- Task to complete
If a line in the entries includes "purple", show that line.

- Information supplied
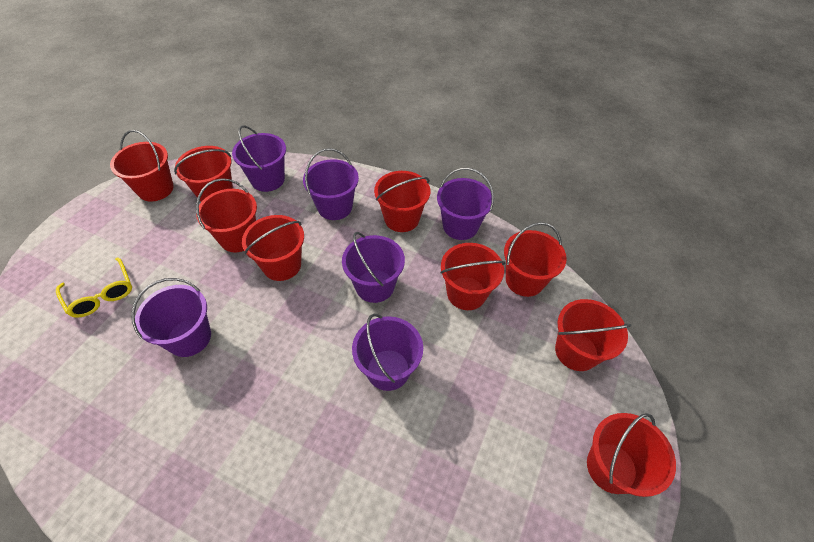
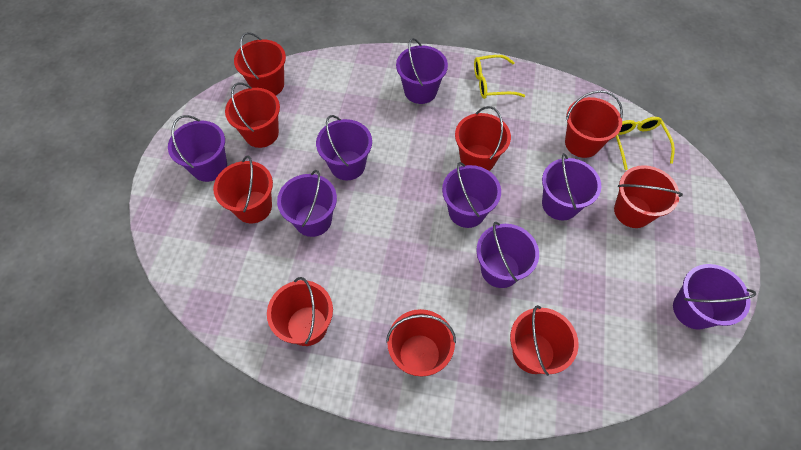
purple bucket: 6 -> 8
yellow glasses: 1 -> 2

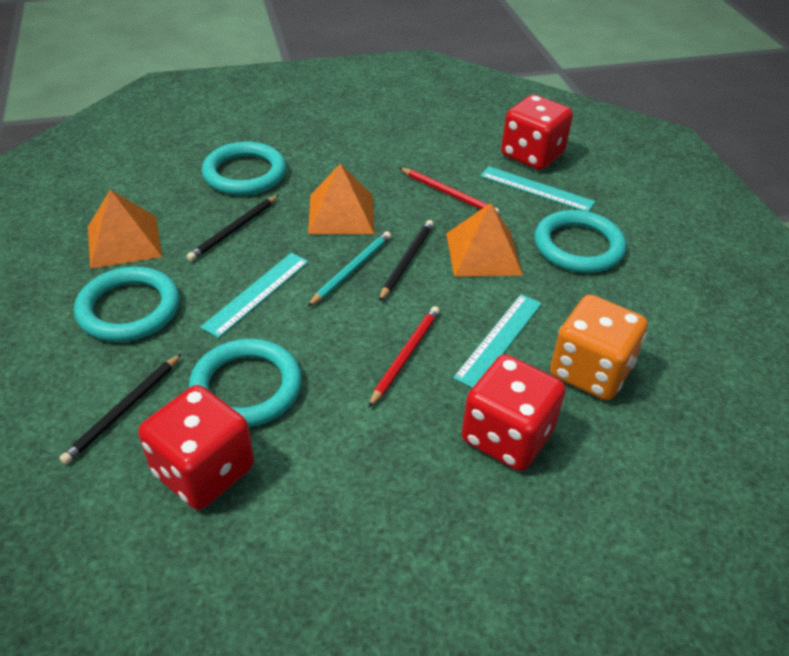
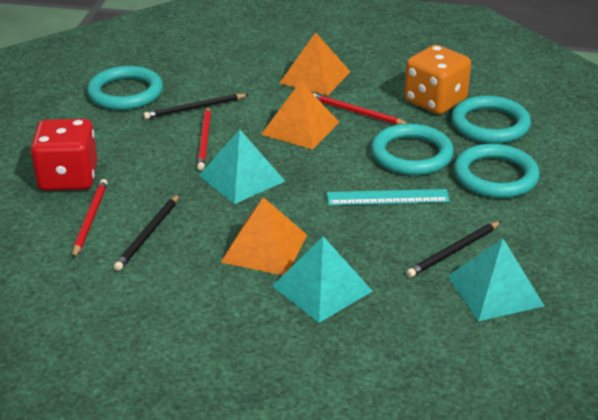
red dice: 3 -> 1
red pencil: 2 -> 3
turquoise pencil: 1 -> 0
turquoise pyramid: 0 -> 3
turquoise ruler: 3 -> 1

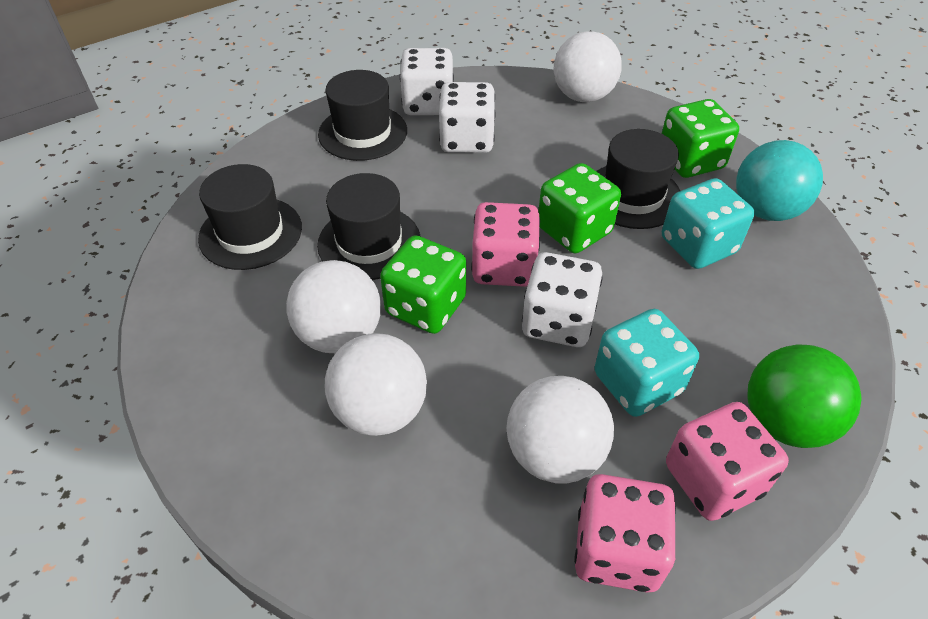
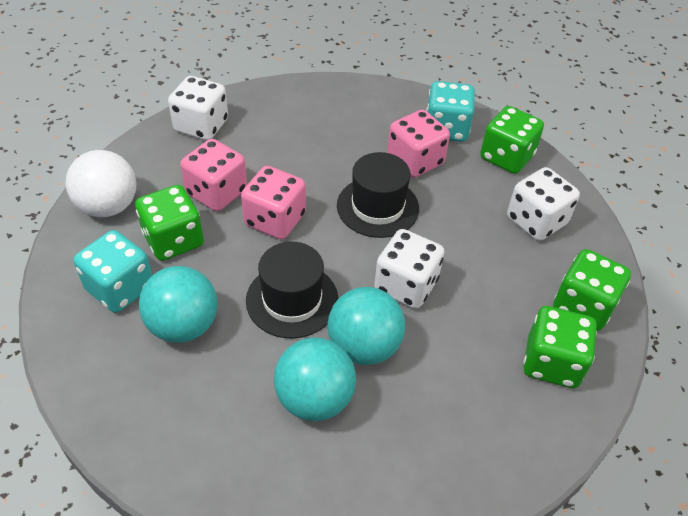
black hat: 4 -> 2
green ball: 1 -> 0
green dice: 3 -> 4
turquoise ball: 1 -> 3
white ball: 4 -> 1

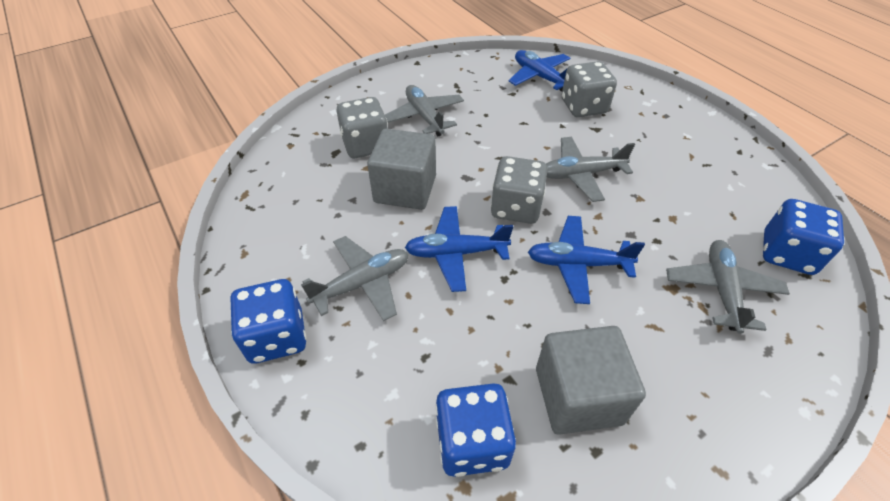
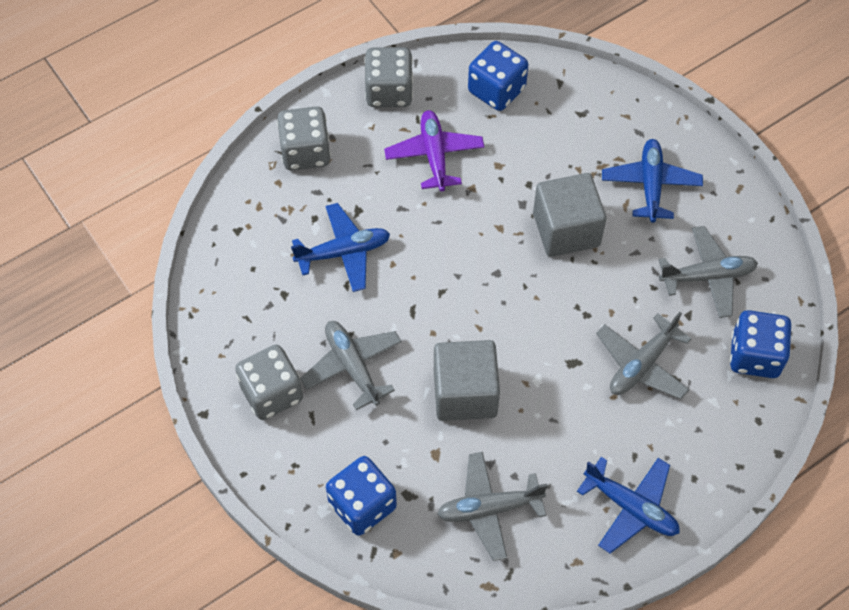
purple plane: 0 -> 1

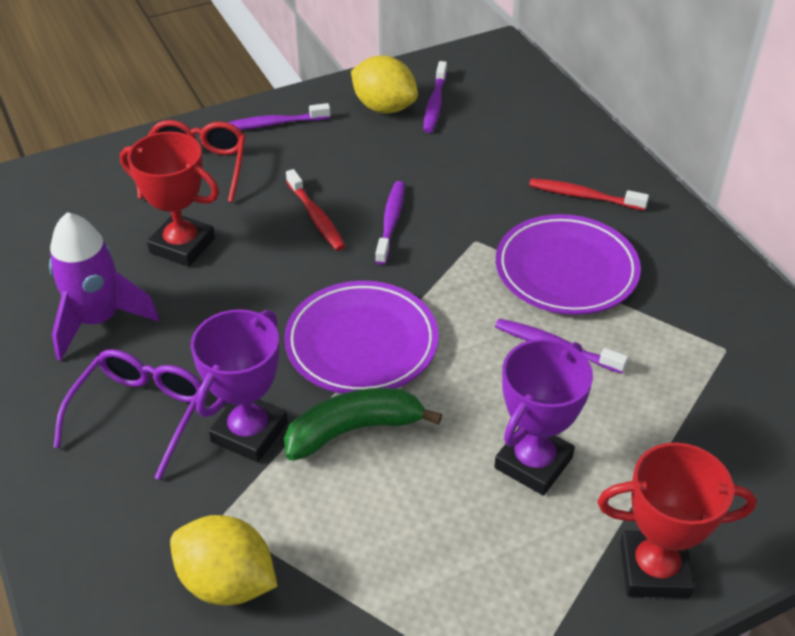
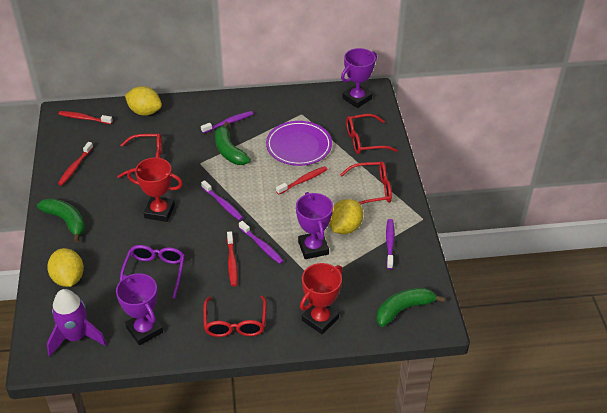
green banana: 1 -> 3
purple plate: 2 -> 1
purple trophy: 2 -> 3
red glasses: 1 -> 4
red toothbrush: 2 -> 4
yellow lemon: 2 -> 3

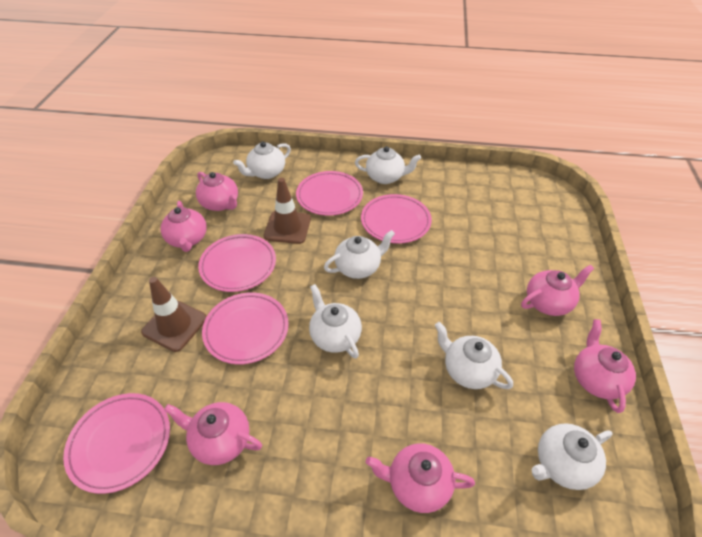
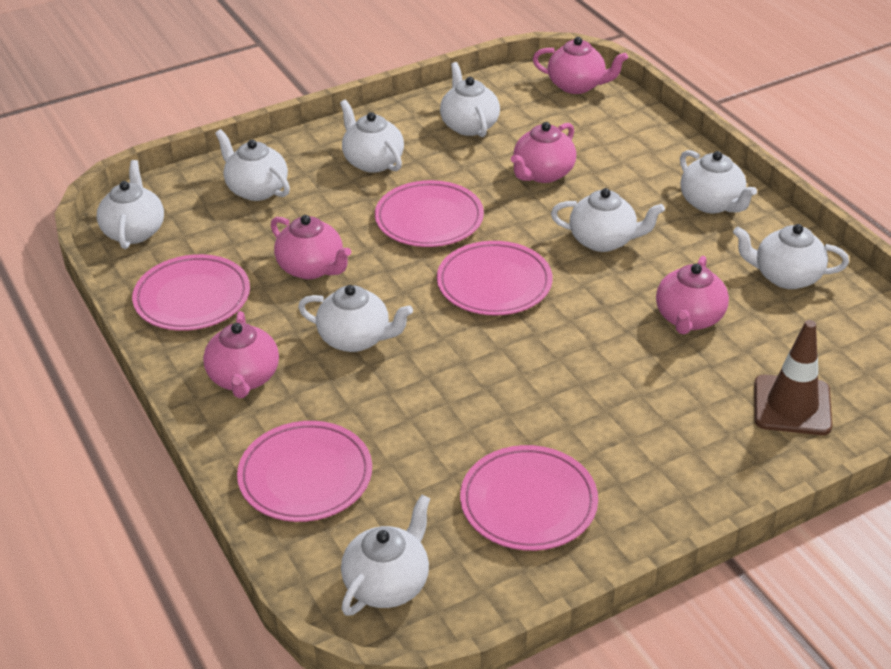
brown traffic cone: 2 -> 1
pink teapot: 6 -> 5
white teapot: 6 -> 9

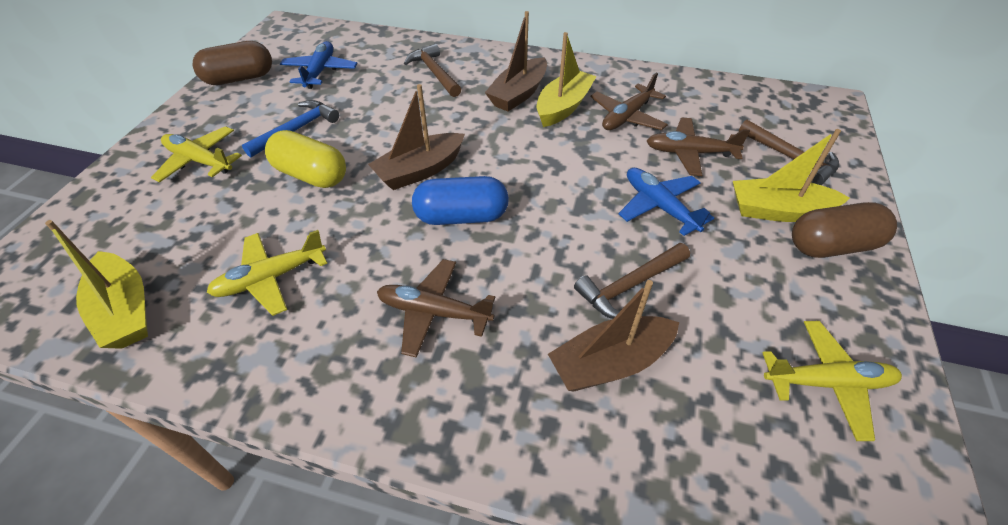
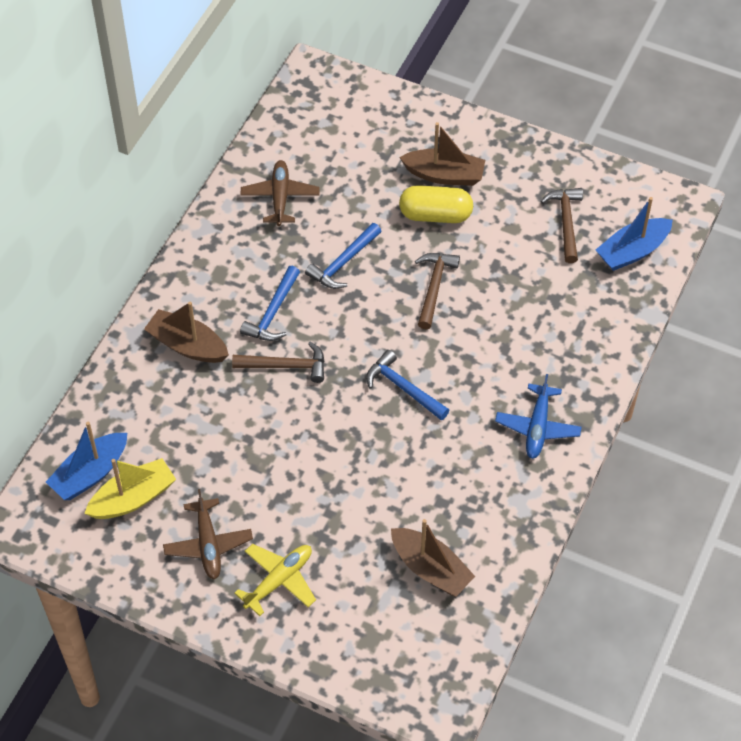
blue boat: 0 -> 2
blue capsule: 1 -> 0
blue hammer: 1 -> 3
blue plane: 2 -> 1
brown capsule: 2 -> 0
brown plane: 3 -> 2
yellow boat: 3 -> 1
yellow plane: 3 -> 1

- Answer to the problem
purple bucket: 6 -> 8
purple plane: 0 -> 1
purple plate: 2 -> 1
purple trophy: 2 -> 3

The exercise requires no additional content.